What to do >> Reproduce exactly the lines below, from the first through the one containing "white tile J9:M9", and nothing more.

======== Data shown

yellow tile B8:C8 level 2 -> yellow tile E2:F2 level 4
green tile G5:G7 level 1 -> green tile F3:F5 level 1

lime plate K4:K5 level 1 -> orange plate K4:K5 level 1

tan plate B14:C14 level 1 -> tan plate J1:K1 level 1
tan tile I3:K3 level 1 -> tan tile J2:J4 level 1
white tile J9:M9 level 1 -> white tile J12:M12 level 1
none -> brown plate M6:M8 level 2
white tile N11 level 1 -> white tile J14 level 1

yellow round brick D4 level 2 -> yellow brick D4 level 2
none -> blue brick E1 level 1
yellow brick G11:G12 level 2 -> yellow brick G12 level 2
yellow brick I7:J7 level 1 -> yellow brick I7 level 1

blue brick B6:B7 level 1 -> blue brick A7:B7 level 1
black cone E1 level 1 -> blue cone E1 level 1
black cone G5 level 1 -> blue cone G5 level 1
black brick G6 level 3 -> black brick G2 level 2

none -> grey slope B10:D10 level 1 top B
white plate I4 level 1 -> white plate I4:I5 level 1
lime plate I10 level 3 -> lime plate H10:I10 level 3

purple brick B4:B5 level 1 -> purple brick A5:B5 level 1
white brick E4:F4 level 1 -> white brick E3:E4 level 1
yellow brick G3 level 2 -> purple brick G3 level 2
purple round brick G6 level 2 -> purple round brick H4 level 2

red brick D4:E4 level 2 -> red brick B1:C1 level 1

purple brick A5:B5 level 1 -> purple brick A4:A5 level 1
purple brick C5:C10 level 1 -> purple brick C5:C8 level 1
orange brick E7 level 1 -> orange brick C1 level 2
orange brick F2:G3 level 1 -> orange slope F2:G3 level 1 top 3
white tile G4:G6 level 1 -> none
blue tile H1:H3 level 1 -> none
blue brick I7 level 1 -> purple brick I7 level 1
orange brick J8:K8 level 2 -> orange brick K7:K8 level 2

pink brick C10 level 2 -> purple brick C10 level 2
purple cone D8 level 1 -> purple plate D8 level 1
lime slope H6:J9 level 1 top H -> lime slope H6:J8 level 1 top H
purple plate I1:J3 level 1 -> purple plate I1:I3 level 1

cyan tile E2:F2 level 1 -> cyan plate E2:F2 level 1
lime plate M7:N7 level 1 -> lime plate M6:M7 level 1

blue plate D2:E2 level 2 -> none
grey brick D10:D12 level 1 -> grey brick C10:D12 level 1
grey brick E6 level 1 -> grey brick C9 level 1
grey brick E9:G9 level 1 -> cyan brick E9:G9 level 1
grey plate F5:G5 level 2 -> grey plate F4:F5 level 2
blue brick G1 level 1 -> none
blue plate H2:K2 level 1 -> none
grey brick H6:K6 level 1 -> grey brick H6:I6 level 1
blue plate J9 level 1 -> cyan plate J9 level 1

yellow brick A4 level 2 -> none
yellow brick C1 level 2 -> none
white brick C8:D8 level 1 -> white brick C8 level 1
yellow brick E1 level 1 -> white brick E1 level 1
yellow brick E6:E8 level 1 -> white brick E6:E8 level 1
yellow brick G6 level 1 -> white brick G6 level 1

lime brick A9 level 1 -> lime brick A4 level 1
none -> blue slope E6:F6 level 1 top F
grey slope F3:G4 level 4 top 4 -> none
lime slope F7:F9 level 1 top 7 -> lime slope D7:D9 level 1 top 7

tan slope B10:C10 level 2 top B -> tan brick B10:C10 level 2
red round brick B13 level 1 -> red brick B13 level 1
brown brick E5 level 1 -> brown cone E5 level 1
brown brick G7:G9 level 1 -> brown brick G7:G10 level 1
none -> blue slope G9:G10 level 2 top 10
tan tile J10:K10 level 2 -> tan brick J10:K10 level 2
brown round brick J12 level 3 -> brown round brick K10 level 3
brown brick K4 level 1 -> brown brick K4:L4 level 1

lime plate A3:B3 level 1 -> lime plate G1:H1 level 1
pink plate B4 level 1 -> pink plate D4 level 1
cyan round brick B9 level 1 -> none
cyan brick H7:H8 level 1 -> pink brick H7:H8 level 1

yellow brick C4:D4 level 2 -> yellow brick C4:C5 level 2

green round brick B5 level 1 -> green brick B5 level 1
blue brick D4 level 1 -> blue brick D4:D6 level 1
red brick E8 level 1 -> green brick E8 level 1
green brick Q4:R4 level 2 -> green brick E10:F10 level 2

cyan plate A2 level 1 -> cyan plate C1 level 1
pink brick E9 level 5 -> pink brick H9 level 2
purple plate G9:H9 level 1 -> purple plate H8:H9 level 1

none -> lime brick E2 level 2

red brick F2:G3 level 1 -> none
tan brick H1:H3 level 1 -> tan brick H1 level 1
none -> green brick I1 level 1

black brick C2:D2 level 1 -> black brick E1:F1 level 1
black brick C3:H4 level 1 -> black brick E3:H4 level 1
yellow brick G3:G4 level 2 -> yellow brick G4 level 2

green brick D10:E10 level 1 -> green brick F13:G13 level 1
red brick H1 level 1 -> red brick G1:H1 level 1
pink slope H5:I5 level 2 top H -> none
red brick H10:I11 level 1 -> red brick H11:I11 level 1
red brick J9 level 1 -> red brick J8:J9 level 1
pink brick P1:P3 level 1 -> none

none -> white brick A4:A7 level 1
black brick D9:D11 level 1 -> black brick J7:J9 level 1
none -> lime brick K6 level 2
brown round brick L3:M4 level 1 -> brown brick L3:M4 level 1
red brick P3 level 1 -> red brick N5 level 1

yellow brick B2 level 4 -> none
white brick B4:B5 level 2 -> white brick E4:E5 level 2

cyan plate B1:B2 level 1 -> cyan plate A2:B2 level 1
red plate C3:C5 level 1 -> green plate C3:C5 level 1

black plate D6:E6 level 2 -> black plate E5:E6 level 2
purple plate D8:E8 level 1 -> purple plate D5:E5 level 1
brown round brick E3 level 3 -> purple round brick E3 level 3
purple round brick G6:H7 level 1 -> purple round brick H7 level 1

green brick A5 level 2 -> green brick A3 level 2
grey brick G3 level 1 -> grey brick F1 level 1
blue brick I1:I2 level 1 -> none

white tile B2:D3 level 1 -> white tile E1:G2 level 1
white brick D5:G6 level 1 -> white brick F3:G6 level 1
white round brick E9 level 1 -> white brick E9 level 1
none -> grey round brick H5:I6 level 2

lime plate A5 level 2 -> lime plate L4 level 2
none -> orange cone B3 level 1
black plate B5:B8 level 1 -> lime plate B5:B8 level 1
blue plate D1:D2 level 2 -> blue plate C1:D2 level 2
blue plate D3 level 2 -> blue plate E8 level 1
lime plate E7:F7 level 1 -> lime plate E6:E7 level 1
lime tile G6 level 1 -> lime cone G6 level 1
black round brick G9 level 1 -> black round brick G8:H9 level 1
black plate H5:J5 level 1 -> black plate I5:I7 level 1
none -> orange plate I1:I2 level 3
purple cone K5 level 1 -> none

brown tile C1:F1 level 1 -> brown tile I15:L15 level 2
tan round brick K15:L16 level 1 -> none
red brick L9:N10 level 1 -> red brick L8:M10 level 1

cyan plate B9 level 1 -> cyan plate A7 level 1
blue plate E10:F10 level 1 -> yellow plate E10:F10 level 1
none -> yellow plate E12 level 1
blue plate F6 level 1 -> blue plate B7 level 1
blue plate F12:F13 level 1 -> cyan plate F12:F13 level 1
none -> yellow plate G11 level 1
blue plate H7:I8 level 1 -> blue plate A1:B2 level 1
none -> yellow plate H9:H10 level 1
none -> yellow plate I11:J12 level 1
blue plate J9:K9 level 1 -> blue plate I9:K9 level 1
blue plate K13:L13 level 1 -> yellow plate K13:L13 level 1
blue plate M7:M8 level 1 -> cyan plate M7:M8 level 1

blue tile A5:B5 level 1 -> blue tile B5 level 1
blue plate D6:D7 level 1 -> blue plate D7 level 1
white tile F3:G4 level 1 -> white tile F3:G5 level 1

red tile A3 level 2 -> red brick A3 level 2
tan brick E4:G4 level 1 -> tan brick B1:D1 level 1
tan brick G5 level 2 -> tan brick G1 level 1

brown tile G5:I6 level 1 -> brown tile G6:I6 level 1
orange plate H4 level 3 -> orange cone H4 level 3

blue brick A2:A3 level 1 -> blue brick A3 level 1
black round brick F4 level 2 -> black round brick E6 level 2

================

Result for this task >>
yellow tile B8:C8 level 2 -> yellow tile E2:F2 level 4
green tile G5:G7 level 1 -> green tile F3:F5 level 1

lime plate K4:K5 level 1 -> orange plate K4:K5 level 1

tan plate B14:C14 level 1 -> tan plate J1:K1 level 1
tan tile I3:K3 level 1 -> tan tile J2:J4 level 1
white tile J9:M9 level 1 -> white tile J12:M12 level 1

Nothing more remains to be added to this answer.